Using the data below, copy every line that contains the word "stroma".
══ RECORDS FOR THE EXERCISE
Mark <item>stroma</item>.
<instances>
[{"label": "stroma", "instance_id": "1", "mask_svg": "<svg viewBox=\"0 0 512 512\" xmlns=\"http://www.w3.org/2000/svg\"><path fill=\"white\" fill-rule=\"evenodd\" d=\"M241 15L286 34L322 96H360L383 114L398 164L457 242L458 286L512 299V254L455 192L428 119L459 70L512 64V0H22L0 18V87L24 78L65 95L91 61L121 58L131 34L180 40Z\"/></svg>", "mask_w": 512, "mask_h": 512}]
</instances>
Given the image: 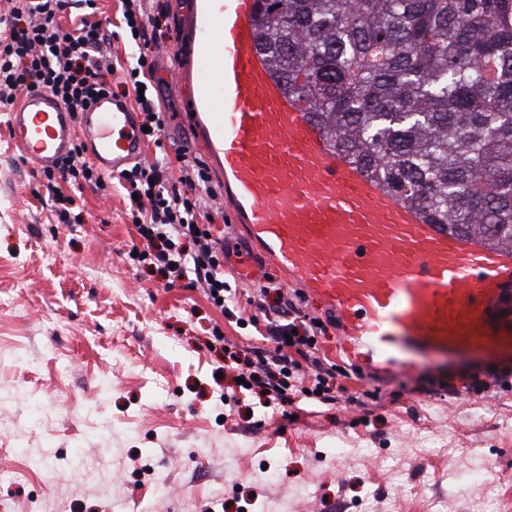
════
ANSWER IN FULL:
Mark <item>stroma</item>.
[{"label": "stroma", "instance_id": "1", "mask_svg": "<svg viewBox=\"0 0 512 512\" xmlns=\"http://www.w3.org/2000/svg\"><path fill=\"white\" fill-rule=\"evenodd\" d=\"M241 15L286 34L322 96H360L383 114L398 164L457 242L458 286L512 299V254L455 192L428 119L459 70L512 64V0H22L0 18V87L24 78L65 95L91 61L121 58L131 34L180 40Z\"/></svg>", "mask_w": 512, "mask_h": 512}]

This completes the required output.